------ Supplied data

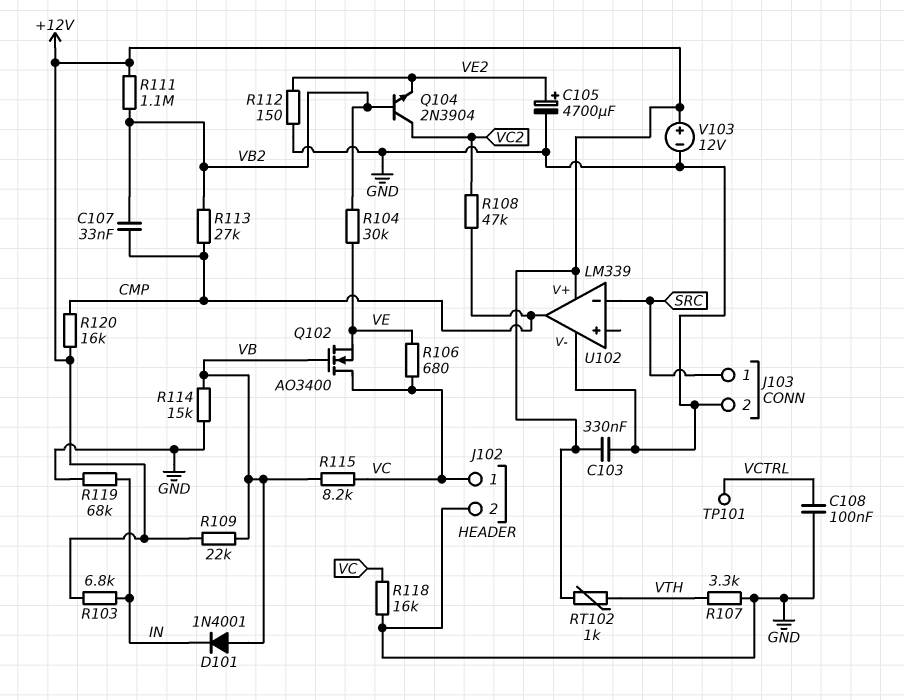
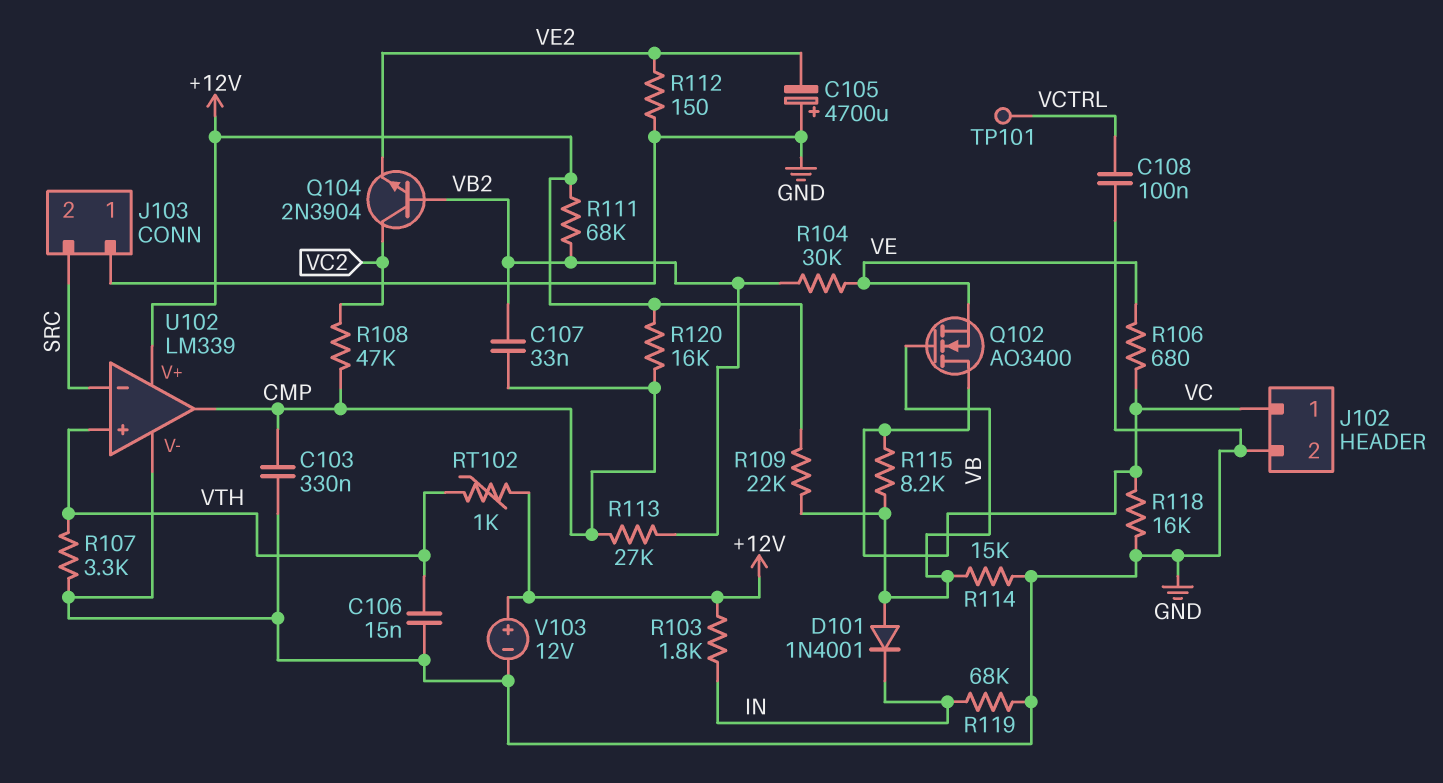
C103: 330nF (+12V, GND) -> 330nF (CMP, GND)
C105: 4700uF (plus VE2, minus GND) -> 4700uF (plus GND, minus VE2)
C106: none -> 15nF (GND, VTH)
J103 pin 1: SRC -> GND
J103 pin 2: GND -> SRC
R103: 6.8k (+12V, IN) -> 1.8k (+12V, IN)
R111: 1.1M (+12V, VB2) -> 68k (+12V, VB2)
U102 pin in+: none -> VTH

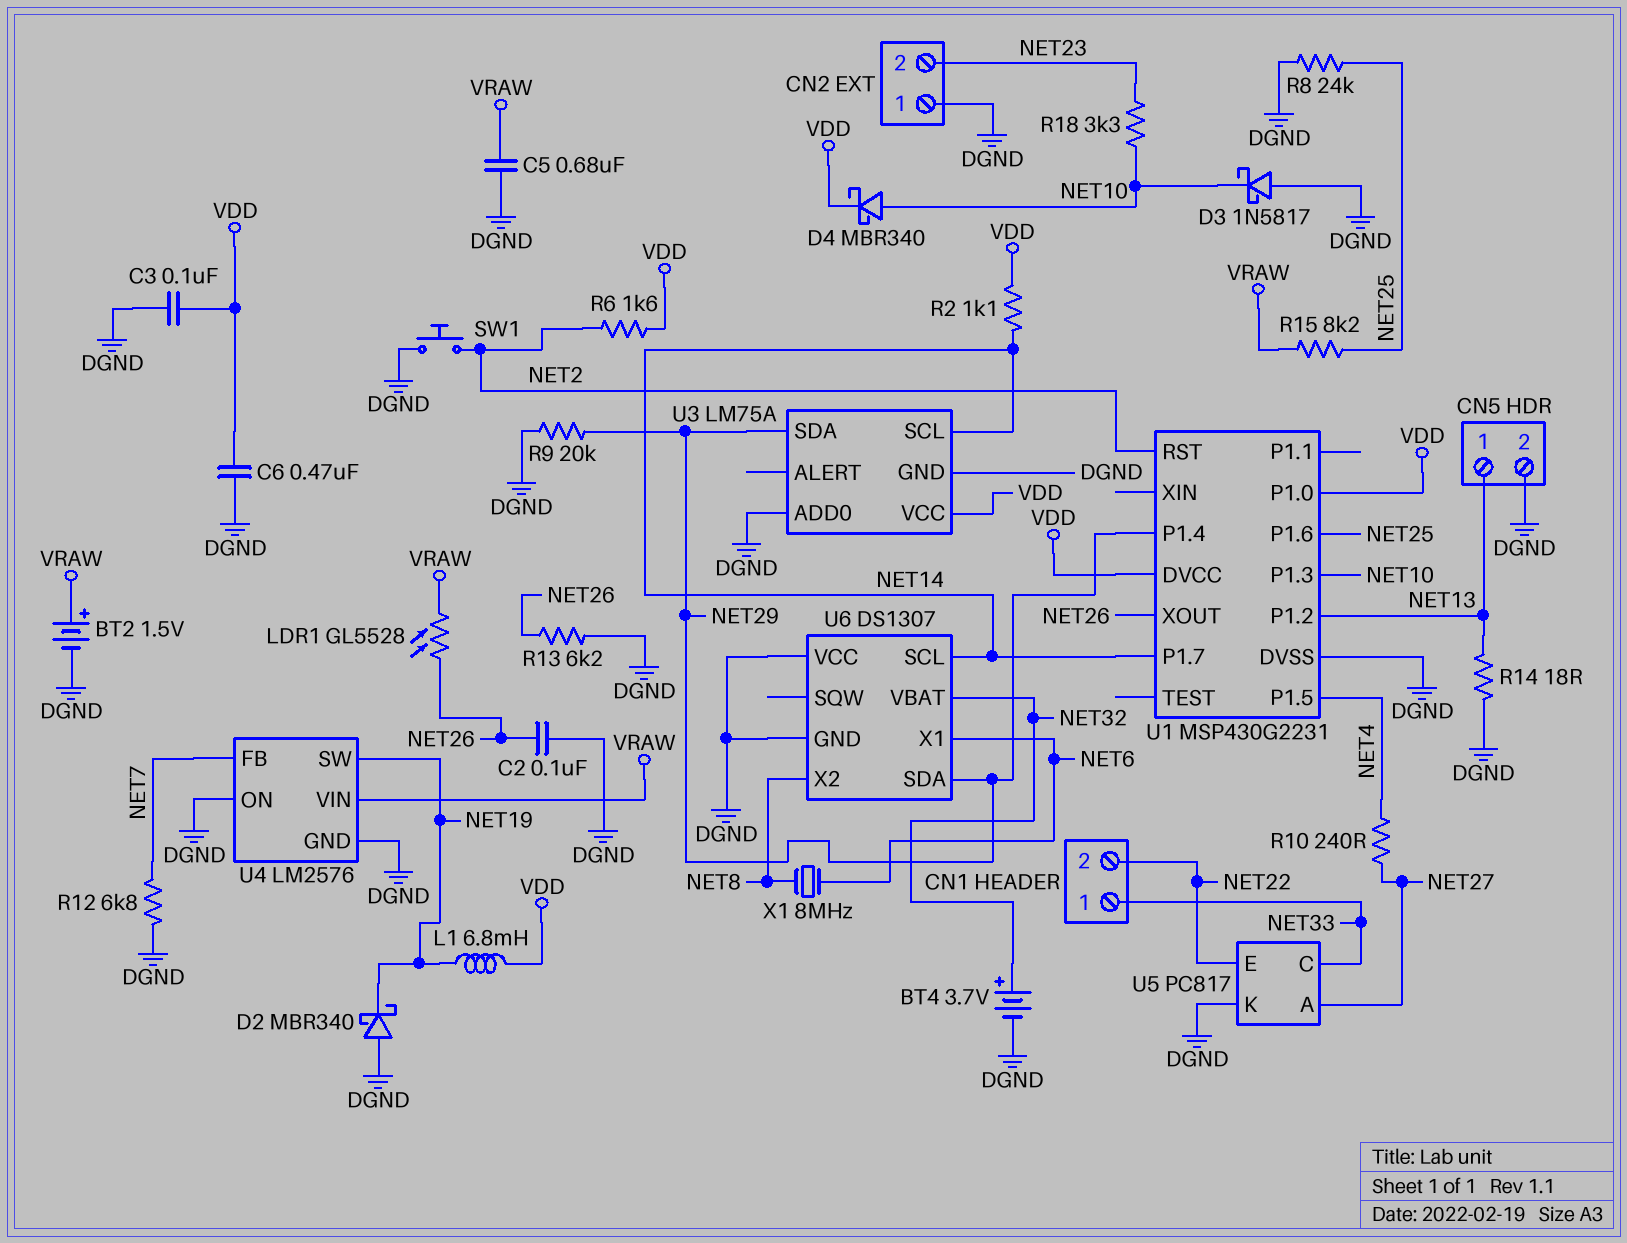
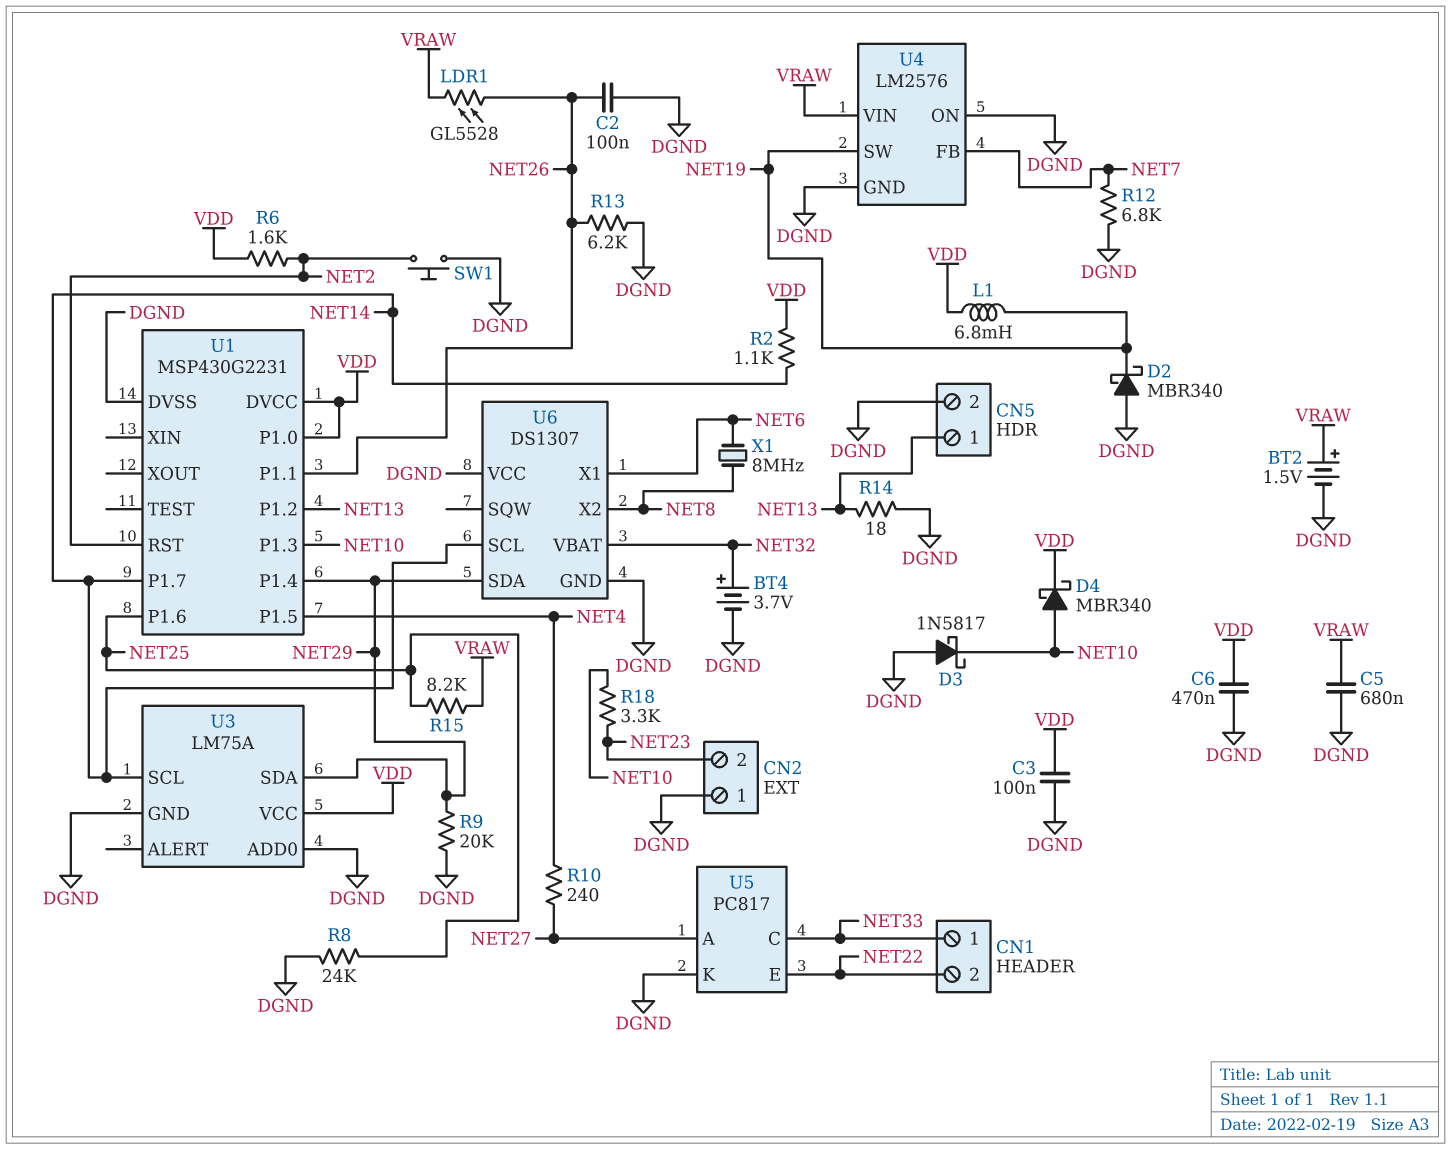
U1 pin P1.1: none -> NET26
U1 pin XOUT: NET26 -> none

------------

Prompt: Write out, exactly as they stand, the line with "R103: 6.8k (+12V, IN) -> 1.8k (+12V, IN)" and every line after it through the end of the entries above; omit the pictures.

Written response:
R103: 6.8k (+12V, IN) -> 1.8k (+12V, IN)
R111: 1.1M (+12V, VB2) -> 68k (+12V, VB2)
U102 pin in+: none -> VTH

U1 pin P1.1: none -> NET26
U1 pin XOUT: NET26 -> none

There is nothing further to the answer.